All of the data, except its images, should be set down exactly as it appears.

Data section:
--- --- ---

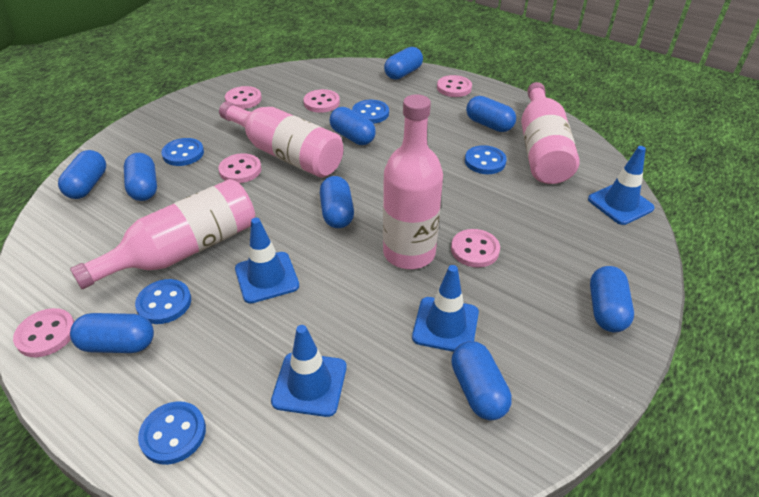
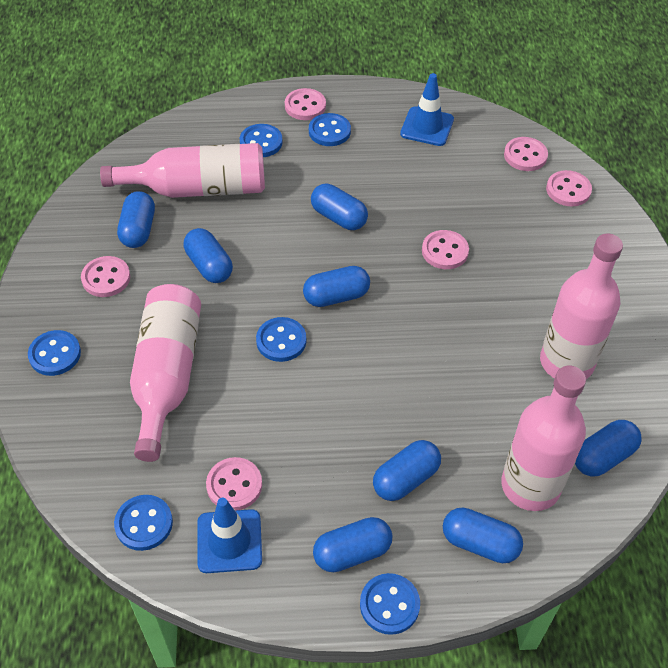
blue button: 5 -> 6
blue capsule: 9 -> 8
blue traffic cone: 4 -> 2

--- --- ---

Output for this task:
blue button: 5 -> 6
blue capsule: 9 -> 8
blue traffic cone: 4 -> 2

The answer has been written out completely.